• **Available data**:
=====

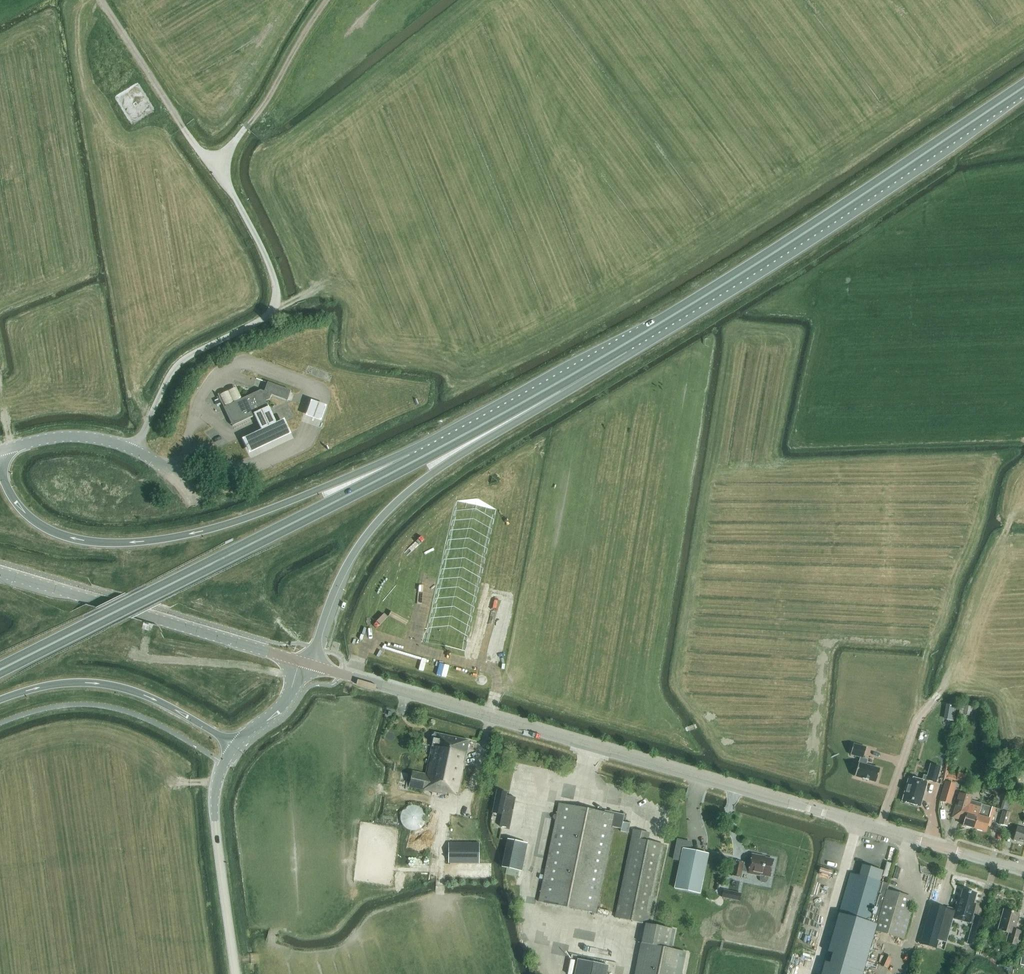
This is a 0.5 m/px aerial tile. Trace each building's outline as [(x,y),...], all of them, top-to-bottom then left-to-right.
[(264,392),(260,391),(252,395),(242,399),(241,400),(225,407),(224,408),(218,395),(232,427),(255,416),(269,409),(265,401),(270,399),(272,396),(287,401),(289,396),(290,392),(291,391),(268,383),(267,384),(266,388),(264,392)] [(236,388),(220,396),(225,407),(241,400),(236,388)] [(309,404),(304,419),(308,420),(315,423),(319,425),(325,409),(321,408),(313,405),(309,404)] [(270,411),(269,409),(255,416),(255,417),(258,424),(262,432),(260,433),(249,439),(244,441),(251,455),(256,453),(267,448),(277,442),(288,437),(293,435),(291,432),(286,421),(282,423),(277,426),(273,417),(270,411)] [(972,707),(964,706),(962,715),(971,717),(972,707)] [(949,707),(947,721),(953,722),(955,708),(949,707)] [(464,762),(469,741),(434,734),(434,735),(432,736),(431,739),(433,740),(426,775),(412,772),(409,788),(448,796),(448,794),(458,796),(465,762),(464,762)] [(866,748),(853,744),(850,755),(860,757),(854,776),(862,779),(868,781),(868,780),(876,783),(880,769),(866,765),(867,759),(863,758),(866,748)] [(940,768),(930,765),(927,776),(923,775),(921,782),(909,778),(902,802),(920,806),(927,781),(936,783),(940,768)] [(965,783),(967,774),(958,772),(956,780),(965,783)] [(945,782),(940,801),(949,804),(955,785),(945,782)] [(509,809),(510,802),(508,799),(505,798),(506,793),(497,791),(492,813),(502,815),(503,810),(505,811),(509,809)] [(964,821),(963,826),(974,829),(978,816),(981,804),(970,801),(971,797),(967,796),(959,794),(954,810),(952,818),(964,821)] [(624,815),(609,812),(608,814),(559,804),(538,902),(595,914),(613,828),(621,829),(620,832),(628,833),(630,824),(622,822),(624,815)] [(995,808),(981,804),(978,816),(974,829),(985,832),(987,826),(990,827),(995,808)] [(401,814),(400,817),(400,819),(401,822),(402,824),(403,827),(405,829),(407,830),(410,831),(413,831),(415,831),(418,830),(420,828),(422,826),(424,824),(425,822),(425,819),(425,816),(424,814),(423,811),(421,809),(419,808),(417,806),(414,806),(411,806),(408,807),(406,808),(404,809),(402,812),(401,814)] [(1011,813),(1003,811),(999,825),(1007,827),(1011,813)] [(1017,827),(1013,840),(1023,844),(1023,829),(1017,827)] [(615,918),(645,924),(647,925),(663,845),(647,842),(649,834),(633,830),(615,918)] [(521,872),(527,844),(507,840),(502,868),(507,869),(506,874),(518,877),(520,871),(521,872)] [(689,843),(677,840),(673,860),(680,861),(675,889),(699,894),(707,854),(690,851),(689,843)] [(448,843),(448,864),(479,864),(479,843),(448,843)] [(770,877),(773,860),(761,858),(761,856),(752,855),(749,866),(743,865),(743,864),(734,862),(731,876),(740,878),(742,872),(748,873),(748,874),(759,876),(759,875),(760,875),(760,878),(760,879),(760,880),(760,882),(762,883),(763,884),(765,884),(767,883),(768,881),(769,877),(770,877)] [(868,921),(877,924),(886,891),(887,891),(888,885),(879,882),(876,881),(878,877),(875,872),(872,868),(867,867),(862,868),(858,871),(857,876),(850,874),(839,914),(867,922),(868,921)] [(896,867),(892,882),(897,884),(901,869),(896,867)] [(976,894),(962,890),(960,899),(958,898),(954,912),(952,920),(970,924),(972,917),(975,905),(973,904),(976,894)] [(877,924),(875,931),(903,939),(911,914),(908,913),(912,898),(887,891),(886,891),(877,924)] [(739,901),(740,896),(726,892),(724,898),(739,901)] [(945,908),(931,904),(919,945),(936,949),(938,941),(945,943),(954,912),(945,909),(945,908)] [(1019,914),(1003,910),(998,930),(1008,933),(1006,943),(1017,946),(1021,932),(1014,930),(1019,914)] [(984,920),(980,919),(974,917),(970,933),(979,935),(984,920)] [(647,925),(645,924),(635,973),(681,973),(685,953),(670,950),(674,930),(647,925)] [(801,958),(813,961),(815,953),(802,950),(801,958)] [(608,966),(578,960),(575,973),(607,973),(608,966)]
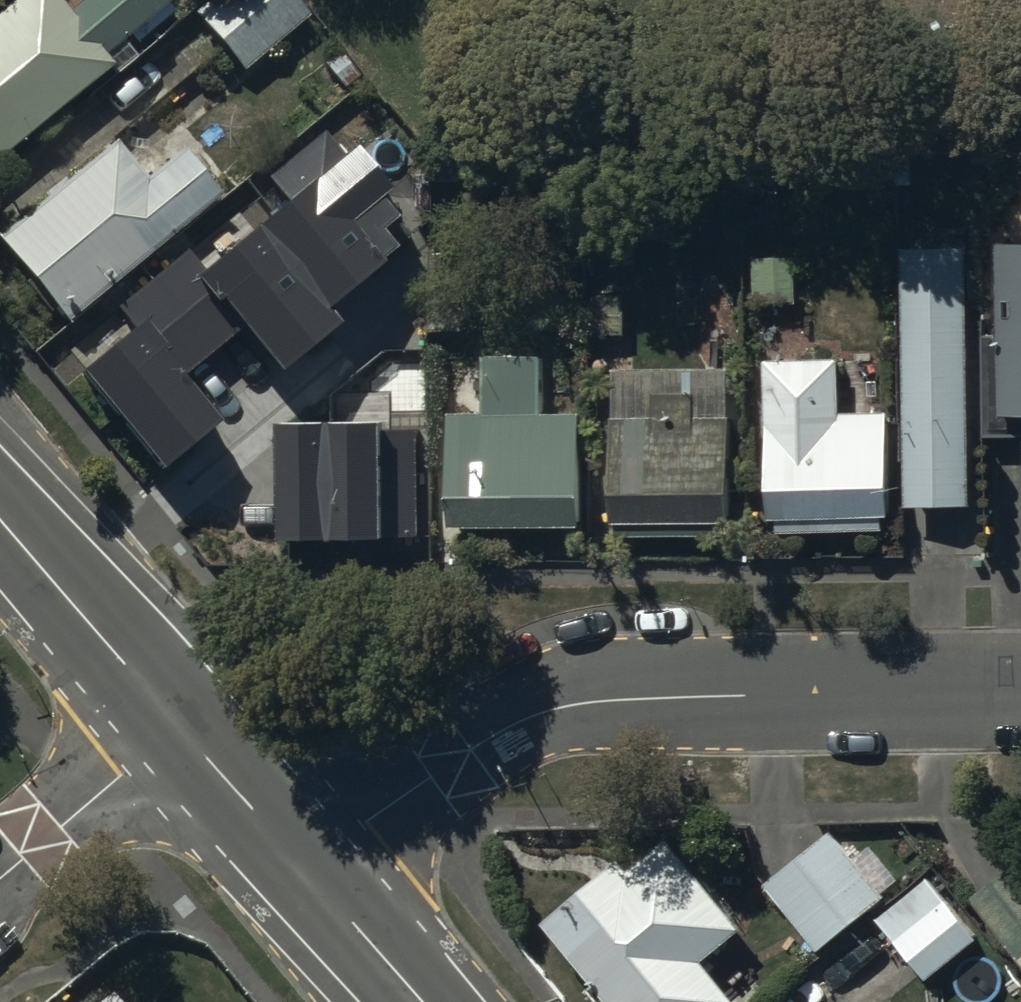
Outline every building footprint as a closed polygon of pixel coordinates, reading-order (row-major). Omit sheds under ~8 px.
[(109,56),(103,48),(159,0),(0,0),(0,149),(109,56)] [(192,5),(246,69),(318,9),(311,0),(198,0),(192,5)] [(137,326),(82,372),(163,469),(219,423),(178,375),(245,319),(281,363),(331,322),(321,310),(411,235),(381,199),(392,190),(354,143),(342,154),(321,129),(263,177),(283,200),(202,267),(188,250),(120,306),(137,326)] [(0,229),(0,231),(64,311),(220,186),(183,139),(145,170),(117,136),(0,229)] [(983,328),(984,427),(1020,427),(1020,228),(1001,228),(1003,328),(983,328)] [(970,237),(902,239),(906,499),(974,497),(970,237)] [(844,352),(769,354),(773,513),(782,513),(782,528),(886,526),(886,509),(893,509),(894,406),(844,406),(844,352)] [(551,357),(488,358),(489,415),(457,416),(459,526),(585,524),(583,413),(552,414),(551,357)] [(729,368),(614,369),(615,525),(730,525),(729,368)] [(543,914),(616,1001),(726,1001),(736,994),(702,954),(745,918),(668,826),(627,860),(618,851),(543,914)] [(828,826),(763,881),(817,946),(883,891),(828,826)] [(929,872),(876,916),(926,976),(979,932),(929,872)] [(108,980),(82,1001),(126,1001),(108,980)]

=====

• **Exercise prompt**: Extract every line from the one with "Outline every building" down to the final line above, both included, exactly as written.

• **Solution to this task**:
Outline every building footprint as a closed polygon of pixel coordinates, reading-order (row-major). Omit sheds under ~8 px.
[(109,56),(103,48),(159,0),(0,0),(0,149),(109,56)] [(192,5),(246,69),(318,9),(311,0),(198,0),(192,5)] [(137,326),(82,372),(163,469),(219,423),(178,375),(245,319),(281,363),(331,322),(321,310),(411,235),(381,199),(392,190),(354,143),(342,154),(321,129),(263,177),(283,200),(202,267),(188,250),(120,306),(137,326)] [(0,229),(0,231),(64,311),(220,186),(183,139),(145,170),(117,136),(0,229)] [(983,328),(984,427),(1020,427),(1020,228),(1001,228),(1003,328),(983,328)] [(970,237),(902,239),(906,499),(974,497),(970,237)] [(844,352),(769,354),(773,513),(782,513),(782,528),(886,526),(886,509),(893,509),(894,406),(844,406),(844,352)] [(551,357),(488,358),(489,415),(457,416),(459,526),(585,524),(583,413),(552,414),(551,357)] [(729,368),(614,369),(615,525),(730,525),(729,368)] [(543,914),(616,1001),(726,1001),(736,994),(702,954),(745,918),(668,826),(627,860),(618,851),(543,914)] [(828,826),(763,881),(817,946),(883,891),(828,826)] [(929,872),(876,916),(926,976),(979,932),(929,872)] [(108,980),(82,1001),(126,1001),(108,980)]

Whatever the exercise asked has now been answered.